## Material for this exercise
§
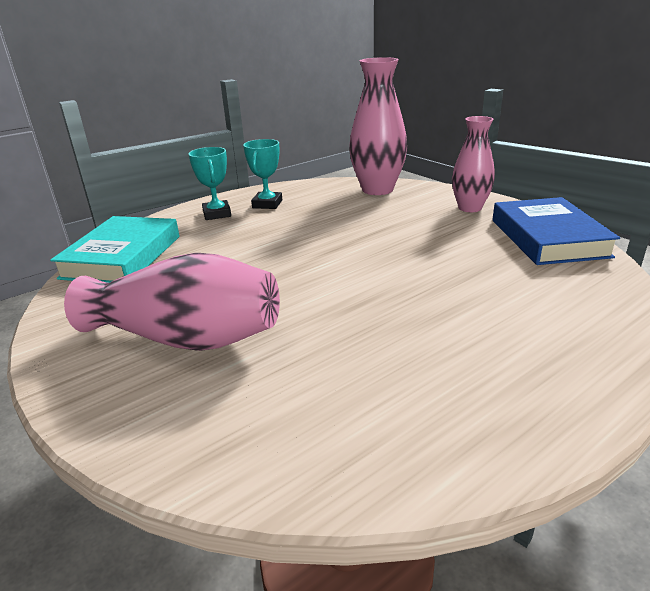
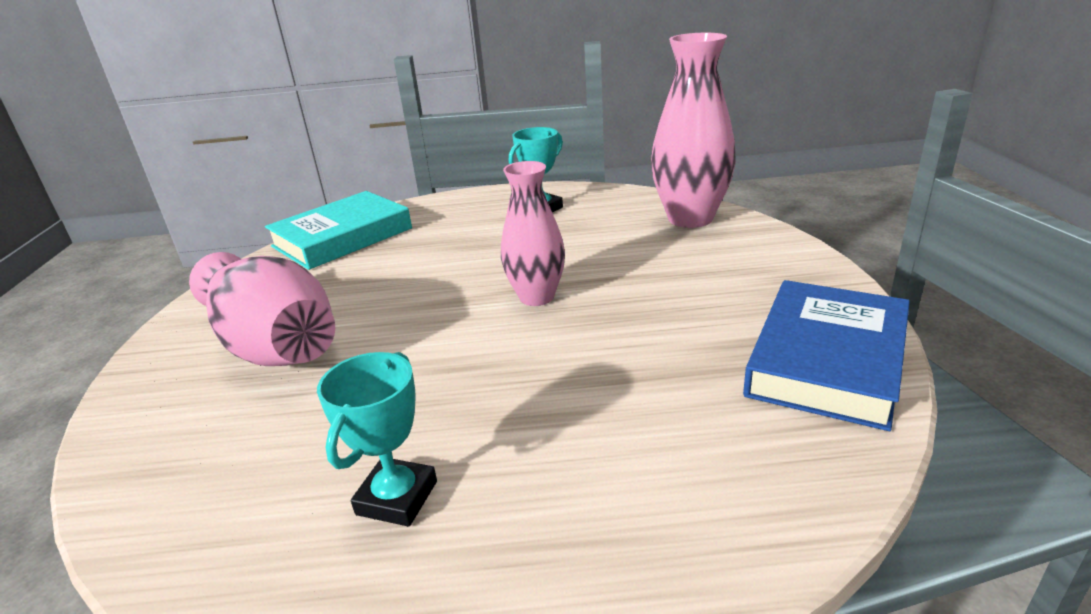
camera: 35 degrees right, 0 degrees up
(217, 214) = (478, 209): turquoise trophy -> turquoise trophy (397, 498)
(469, 208) = (776, 277): pink vase -> pink vase (536, 297)

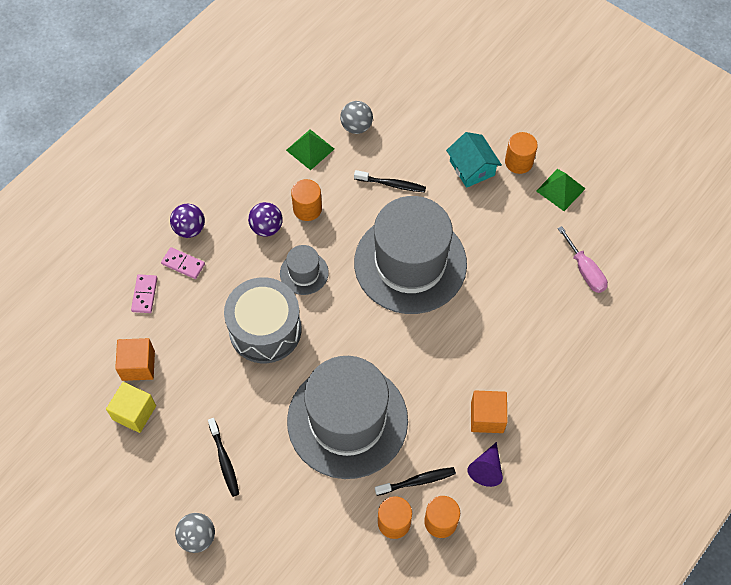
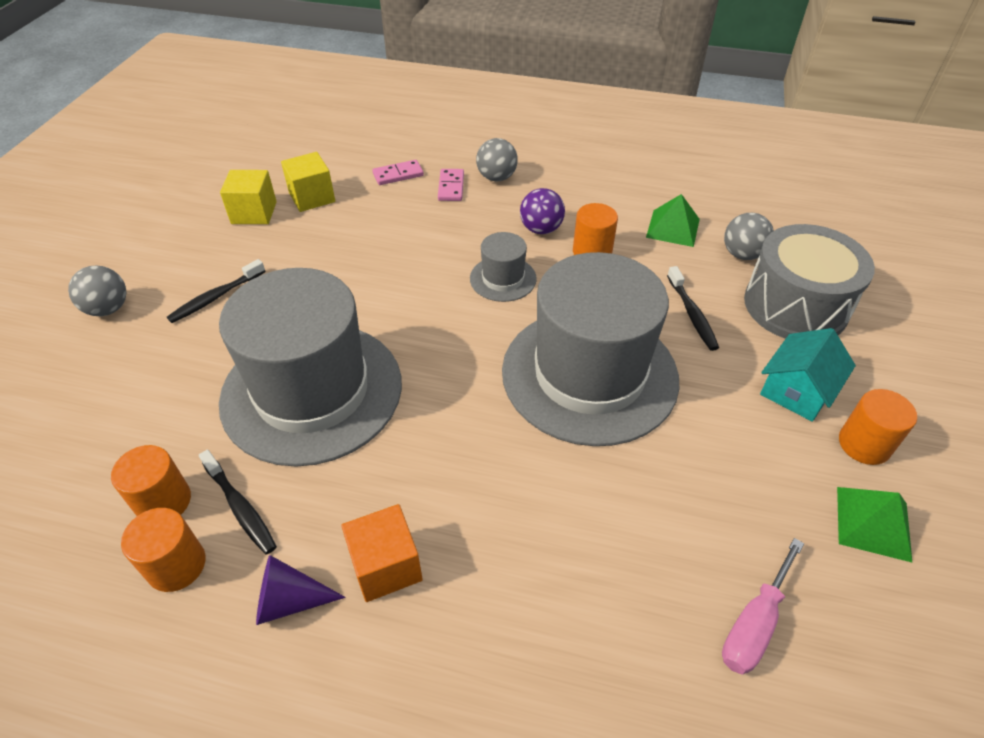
camera: 65 degrees right, 15 degrees down
(138, 365) = (312, 197): orange cube -> yellow cube
(189, 229) = (496, 177): purple ball -> grey ball
(265, 330) = (406, 272): grey drum -> grey drum (795, 306)

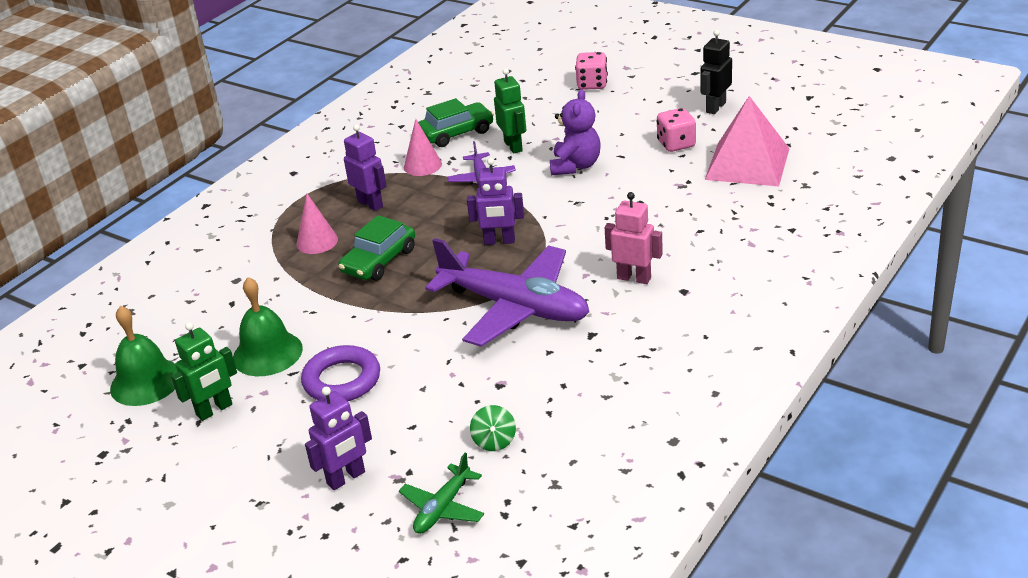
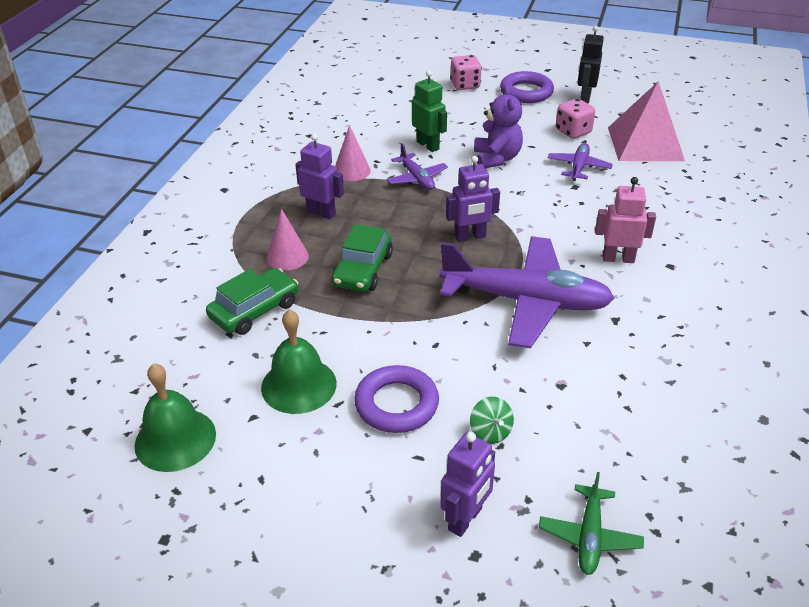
camera: 20 degrees left, 5 degrees up
(214, 410) = (273, 461): green robot -> none
(456, 133) = (366, 137): green car -> green car (255, 310)
(494, 441) = (594, 448): green spinning top -> green spinning top (490, 432)
(654, 97) = (526, 92): none -> purple ring
(656, 182) = (578, 167): none -> purple plane

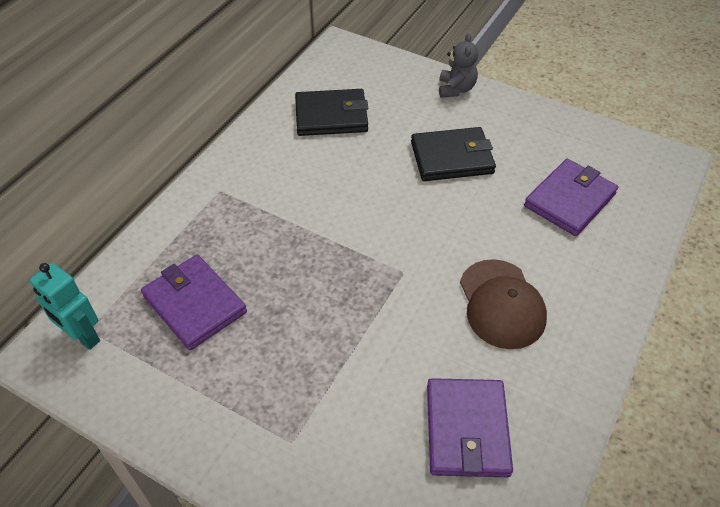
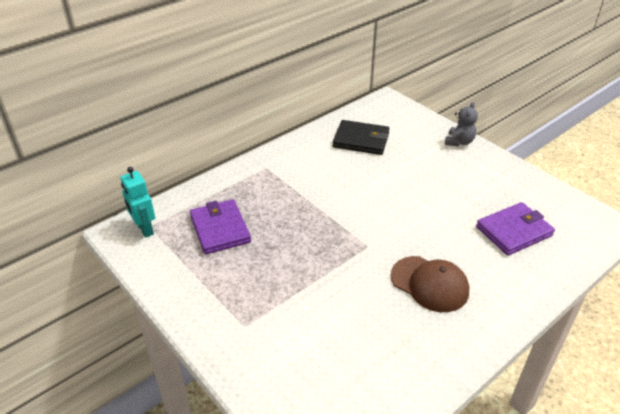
camera: 20 degrees right, 10 degrees down
(452, 158) = (436, 184): black wallet -> none
(467, 430) = (367, 354): purple wallet -> none
(501, 304) = (429, 284): brown cap -> brown cap turned 60 degrees counterclockwise

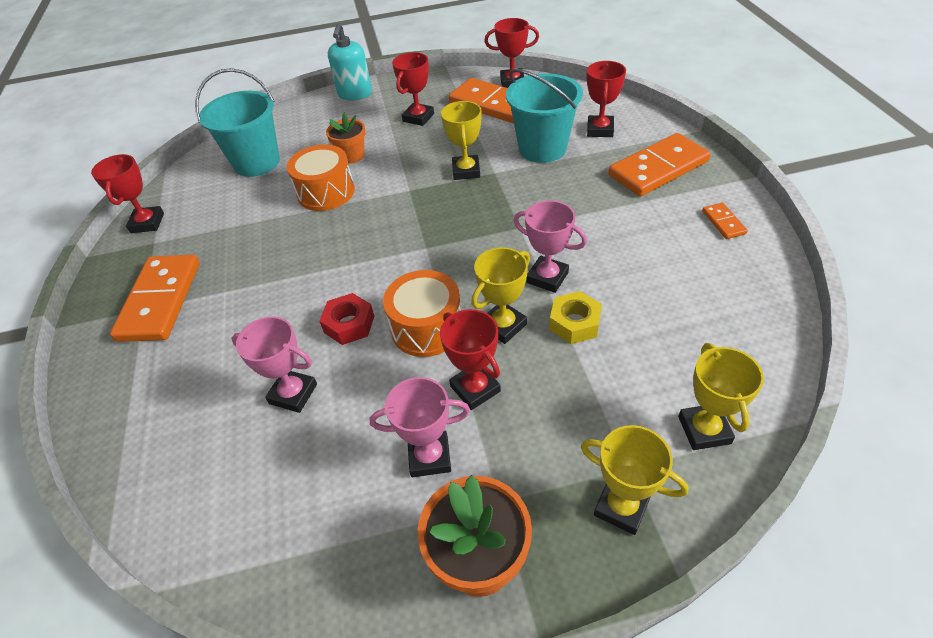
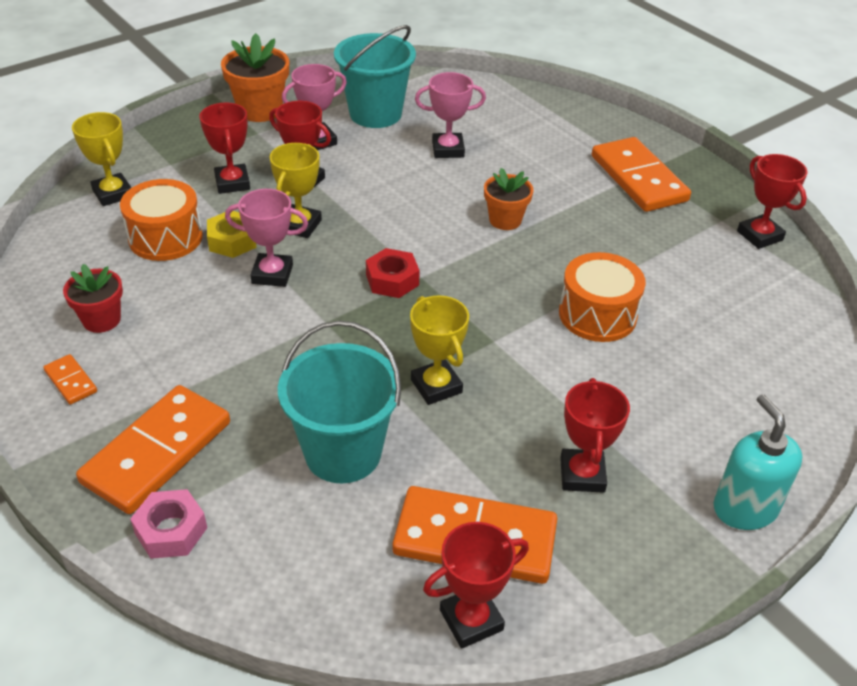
camera: 150 degrees right, 5 degrees down
(257, 162) = (738, 335): turquoise bucket -> turquoise bucket (375, 114)
(349, 324) = (443, 198): red nut -> red nut (392, 280)
(352, 156) = (618, 375): orange flower pot -> orange flower pot (505, 220)
(427, 327) = (370, 210): orange drum -> orange drum (165, 237)
(600, 130) = (260, 516): red trophy -> red trophy (232, 183)
(621, 507) = (173, 146): yellow trophy -> none
(651, 132) = (171, 530): none -> pink nut
(703, 267) = (101, 320): none -> red flower pot

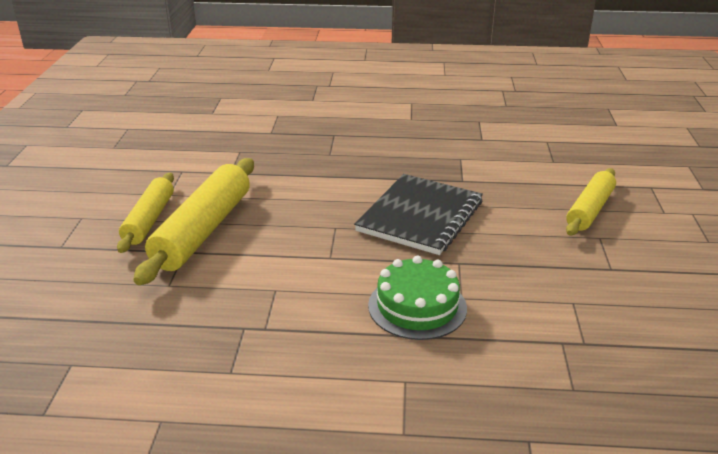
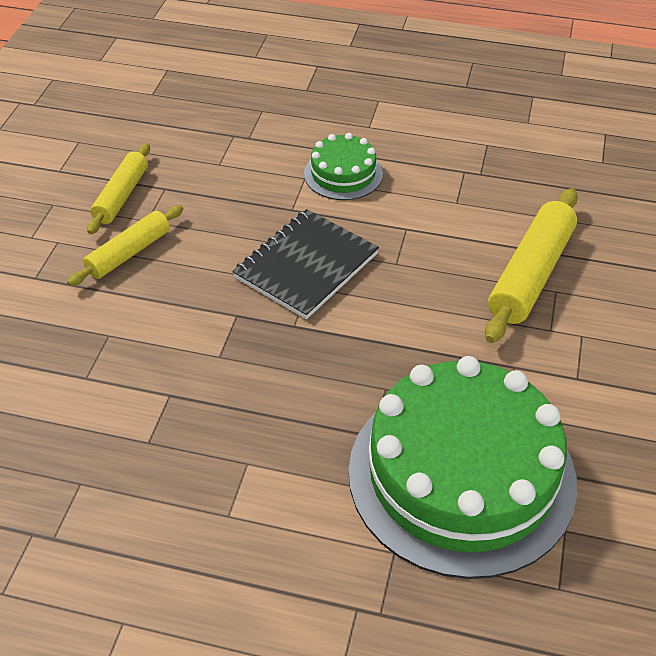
camera: 170 degrees left, 15 degrees up
(149, 220) = (591, 296): yellow rolling pin -> yellow rolling pin (121, 196)
(273, 125) = (461, 475): none -> green cake

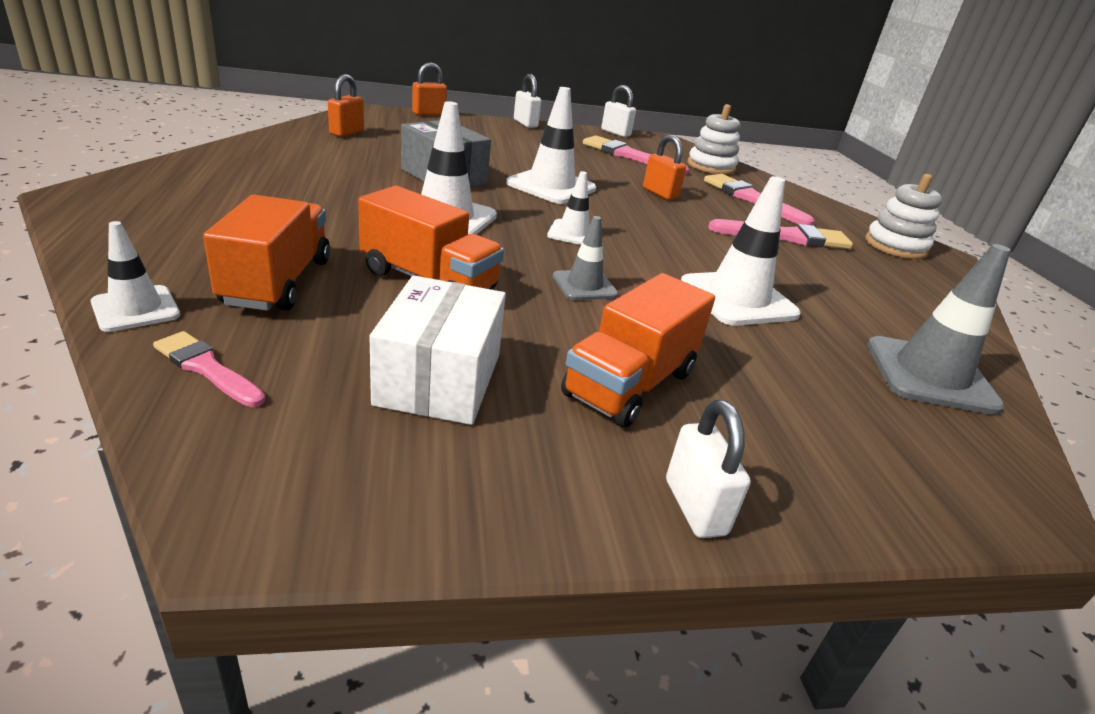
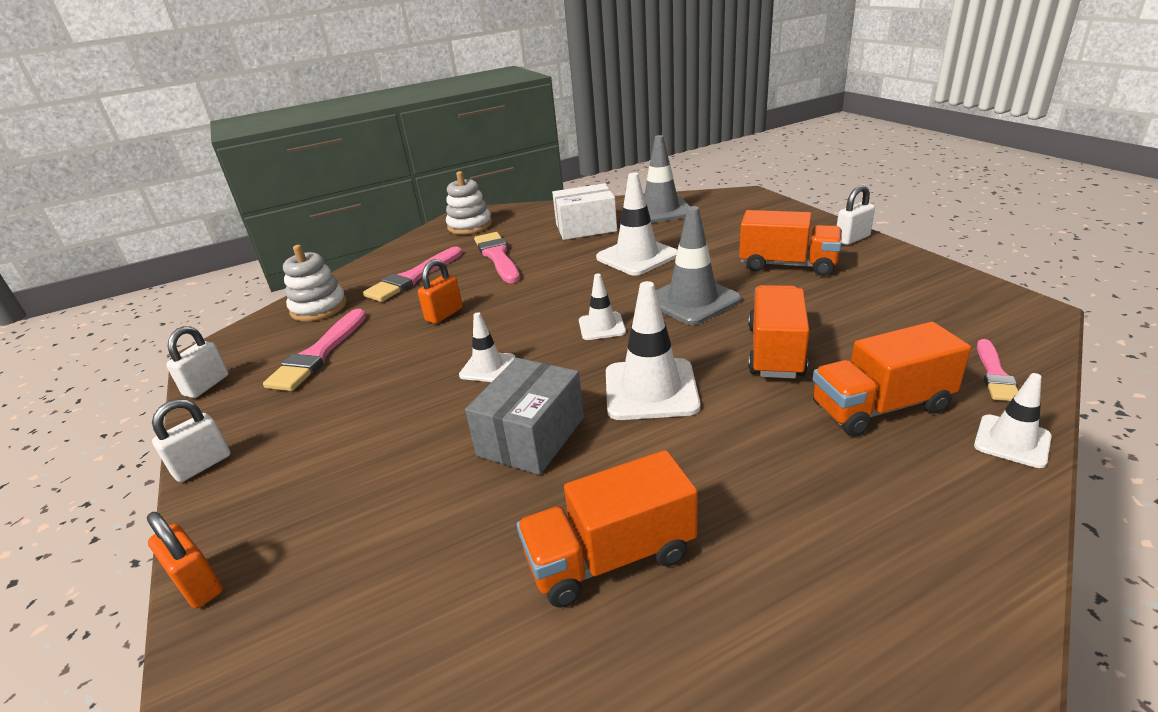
camera: 100 degrees left, 0 degrees up
(307, 164) = (610, 557): none -> orange truck
(347, 133) = (413, 612): orange padlock -> none
(439, 379) = (872, 308): white box -> white box (586, 227)
(551, 186) = (488, 367): white traffic cone -> white traffic cone, size x0.57
(584, 286) = (692, 300): grey traffic cone -> grey traffic cone, size x1.75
§
## What the task requires
Would you please reproduce verbatim the run of lines that opens the listing and ends with the line holding "(600, 130) = (260, 516): red", and only that run, leaving every picture out?

## Solution to the exercise
camera: 35 degrees right, 0 degrees up
(217, 214) = (478, 209): turquoise trophy -> turquoise trophy (397, 498)
(469, 208) = (776, 277): pink vase -> pink vase (536, 297)

camera: 65 degrees right, 15 degrees down
(138, 365) = (312, 197): orange cube -> yellow cube
(189, 229) = (496, 177): purple ball -> grey ball
(265, 330) = (406, 272): grey drum -> grey drum (795, 306)

camera: 20 degrees left, 5 degrees up
(214, 410) = (273, 461): green robot -> none
(456, 133) = (366, 137): green car -> green car (255, 310)
(494, 441) = (594, 448): green spinning top -> green spinning top (490, 432)
(654, 97) = (526, 92): none -> purple ring
(656, 182) = (578, 167): none -> purple plane

camera: 20 degrees right, 10 degrees down
(452, 158) = (436, 184): black wallet -> none
(467, 430) = (367, 354): purple wallet -> none
(501, 304) = (429, 284): brown cap -> brown cap turned 60 degrees counterclockwise

camera: 150 degrees right, 5 degrees down
(257, 162) = (738, 335): turquoise bucket -> turquoise bucket (375, 114)
(349, 324) = (443, 198): red nut -> red nut (392, 280)
(352, 156) = (618, 375): orange flower pot -> orange flower pot (505, 220)
(427, 327) = (370, 210): orange drum -> orange drum (165, 237)
(600, 130) = (260, 516): red trophy -> red trophy (232, 183)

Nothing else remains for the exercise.